• REQUIRED ACTION:
Look below for the line containing "GPS pin RX: D3 -> D13". Reproduce it and every line after it exactly, and nothing more.

• ENTRIES SUPPLIED:
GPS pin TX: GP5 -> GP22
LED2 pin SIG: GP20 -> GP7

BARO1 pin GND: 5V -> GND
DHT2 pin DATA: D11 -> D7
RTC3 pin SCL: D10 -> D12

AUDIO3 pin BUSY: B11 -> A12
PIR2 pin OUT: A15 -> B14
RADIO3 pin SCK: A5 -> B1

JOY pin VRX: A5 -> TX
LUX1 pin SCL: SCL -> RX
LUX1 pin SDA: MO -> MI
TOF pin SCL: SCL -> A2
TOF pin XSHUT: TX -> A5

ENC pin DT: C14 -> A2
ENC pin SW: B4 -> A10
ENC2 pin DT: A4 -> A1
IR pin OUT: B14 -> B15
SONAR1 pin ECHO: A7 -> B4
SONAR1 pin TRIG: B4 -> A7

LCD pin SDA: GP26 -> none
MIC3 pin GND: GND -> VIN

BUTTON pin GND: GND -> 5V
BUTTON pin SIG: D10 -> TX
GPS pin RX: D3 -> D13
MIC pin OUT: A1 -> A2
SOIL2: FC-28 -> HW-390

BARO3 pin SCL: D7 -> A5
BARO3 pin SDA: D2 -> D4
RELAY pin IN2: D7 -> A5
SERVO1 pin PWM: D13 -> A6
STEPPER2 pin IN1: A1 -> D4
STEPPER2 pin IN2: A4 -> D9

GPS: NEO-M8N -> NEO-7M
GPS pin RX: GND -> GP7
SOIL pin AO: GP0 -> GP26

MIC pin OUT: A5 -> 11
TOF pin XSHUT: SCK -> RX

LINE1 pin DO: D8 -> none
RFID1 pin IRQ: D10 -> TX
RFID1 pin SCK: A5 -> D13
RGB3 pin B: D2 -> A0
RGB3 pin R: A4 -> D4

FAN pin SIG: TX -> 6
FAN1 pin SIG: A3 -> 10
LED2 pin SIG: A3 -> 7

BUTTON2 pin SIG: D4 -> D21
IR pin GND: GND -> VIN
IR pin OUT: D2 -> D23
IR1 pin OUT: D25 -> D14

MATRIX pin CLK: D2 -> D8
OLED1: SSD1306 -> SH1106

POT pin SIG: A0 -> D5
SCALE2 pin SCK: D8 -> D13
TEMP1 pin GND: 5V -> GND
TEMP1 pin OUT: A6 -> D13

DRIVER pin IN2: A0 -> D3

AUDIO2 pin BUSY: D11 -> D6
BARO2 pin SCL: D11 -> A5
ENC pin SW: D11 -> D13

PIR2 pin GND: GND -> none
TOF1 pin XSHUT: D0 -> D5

• ANSWER BELOW:
GPS pin RX: D3 -> D13
MIC pin OUT: A1 -> A2
SOIL2: FC-28 -> HW-390

BARO3 pin SCL: D7 -> A5
BARO3 pin SDA: D2 -> D4
RELAY pin IN2: D7 -> A5
SERVO1 pin PWM: D13 -> A6
STEPPER2 pin IN1: A1 -> D4
STEPPER2 pin IN2: A4 -> D9

GPS: NEO-M8N -> NEO-7M
GPS pin RX: GND -> GP7
SOIL pin AO: GP0 -> GP26

MIC pin OUT: A5 -> 11
TOF pin XSHUT: SCK -> RX

LINE1 pin DO: D8 -> none
RFID1 pin IRQ: D10 -> TX
RFID1 pin SCK: A5 -> D13
RGB3 pin B: D2 -> A0
RGB3 pin R: A4 -> D4

FAN pin SIG: TX -> 6
FAN1 pin SIG: A3 -> 10
LED2 pin SIG: A3 -> 7

BUTTON2 pin SIG: D4 -> D21
IR pin GND: GND -> VIN
IR pin OUT: D2 -> D23
IR1 pin OUT: D25 -> D14

MATRIX pin CLK: D2 -> D8
OLED1: SSD1306 -> SH1106

POT pin SIG: A0 -> D5
SCALE2 pin SCK: D8 -> D13
TEMP1 pin GND: 5V -> GND
TEMP1 pin OUT: A6 -> D13

DRIVER pin IN2: A0 -> D3

AUDIO2 pin BUSY: D11 -> D6
BARO2 pin SCL: D11 -> A5
ENC pin SW: D11 -> D13

PIR2 pin GND: GND -> none
TOF1 pin XSHUT: D0 -> D5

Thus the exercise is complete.